**Task requirements**
Reproduce the data in full, exactly as given, leaving images out.
BEGIN Data provided
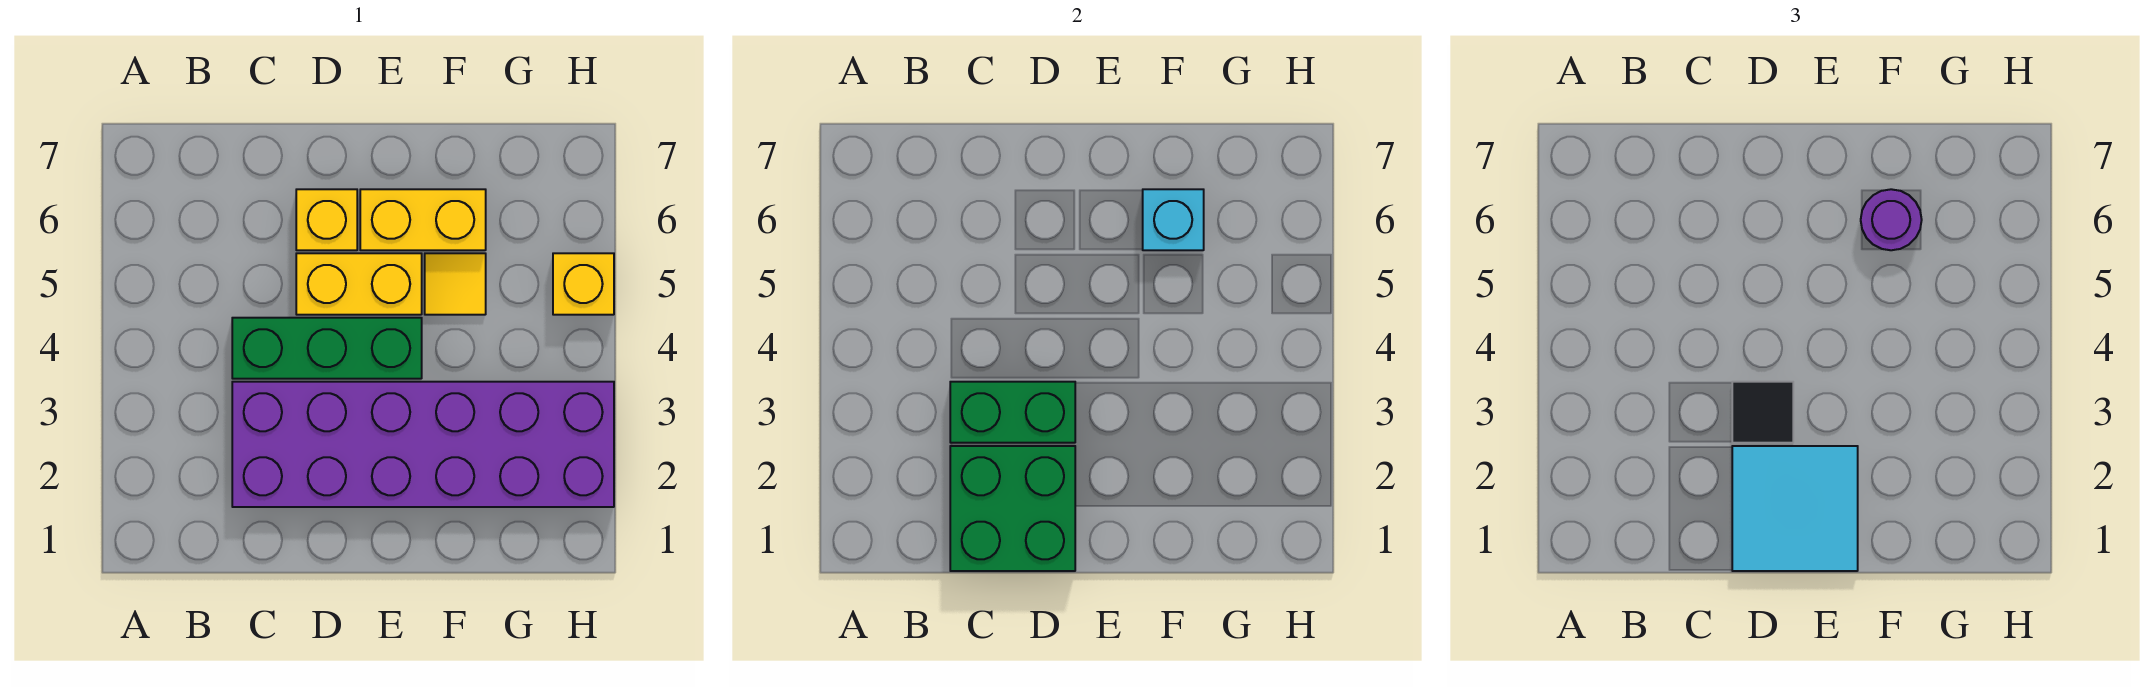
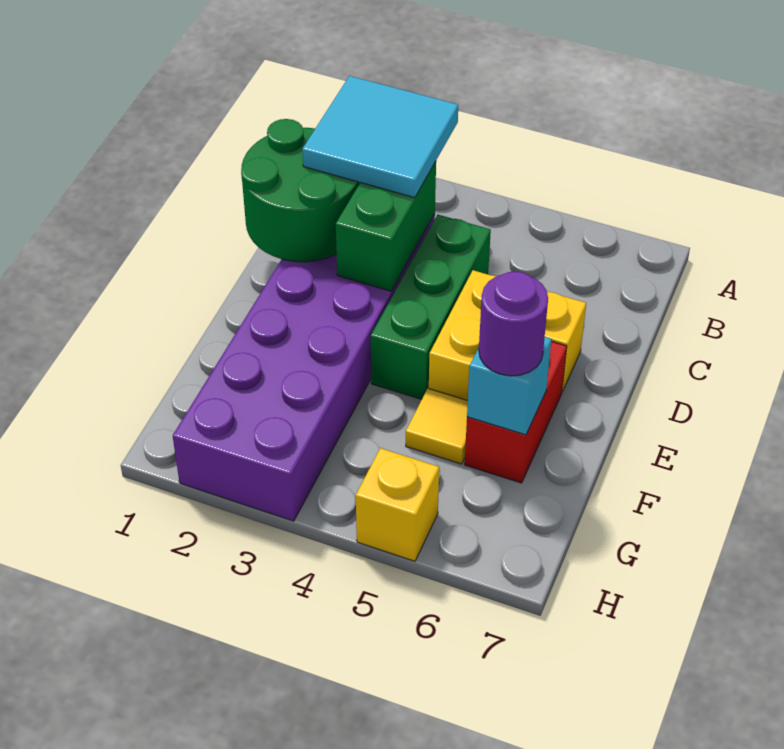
green brick C1:D2 level 2 -> green round brick C1:D2 level 2
cyan tile D1:E2 level 3 -> cyan tile B2:C3 level 3
black tile D3 level 3 -> none
yellow brick E6:F6 level 1 -> red brick E6:F6 level 1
END Data provided
**Expected answer**
green brick C1:D2 level 2 -> green round brick C1:D2 level 2
cyan tile D1:E2 level 3 -> cyan tile B2:C3 level 3
black tile D3 level 3 -> none
yellow brick E6:F6 level 1 -> red brick E6:F6 level 1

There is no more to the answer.